Exercise objective
Retype only what runs from the line that contains "appeared: yellow can" through the last line of the listing below, both lines included.

Available data

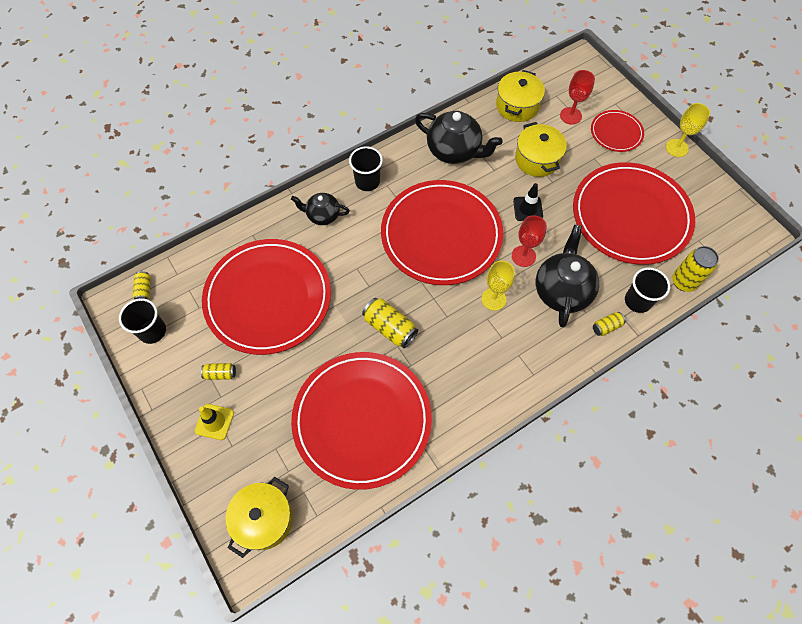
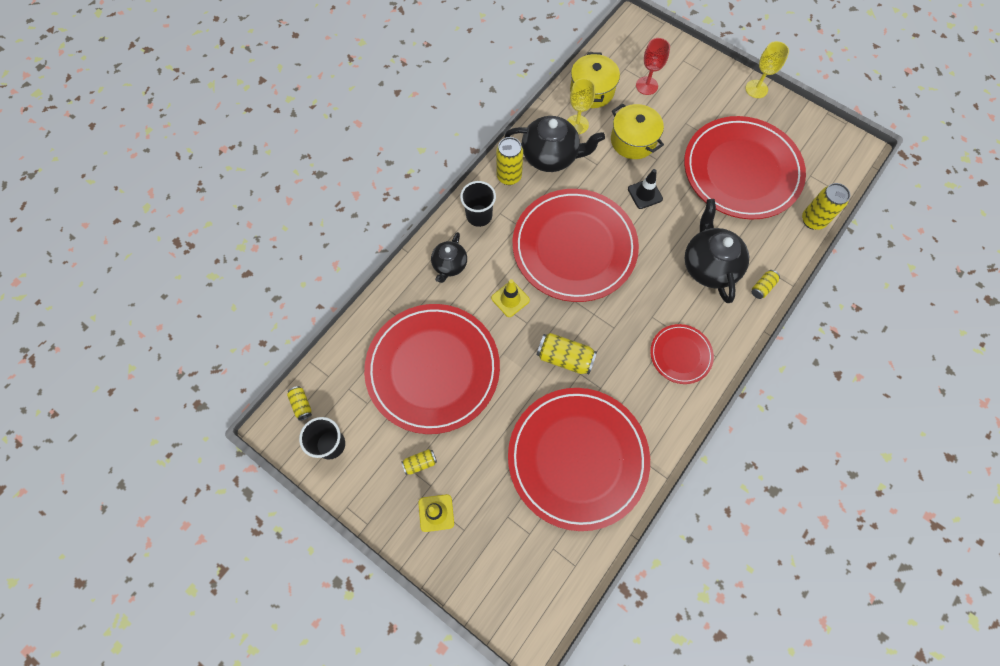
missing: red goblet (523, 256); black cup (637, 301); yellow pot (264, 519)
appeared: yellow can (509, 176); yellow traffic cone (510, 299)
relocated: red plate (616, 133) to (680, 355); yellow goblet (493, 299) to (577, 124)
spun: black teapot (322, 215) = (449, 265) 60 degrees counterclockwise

Result of the exercise
appeared: yellow can (509, 176); yellow traffic cone (510, 299)
relocated: red plate (616, 133) to (680, 355); yellow goblet (493, 299) to (577, 124)
spun: black teapot (322, 215) = (449, 265) 60 degrees counterclockwise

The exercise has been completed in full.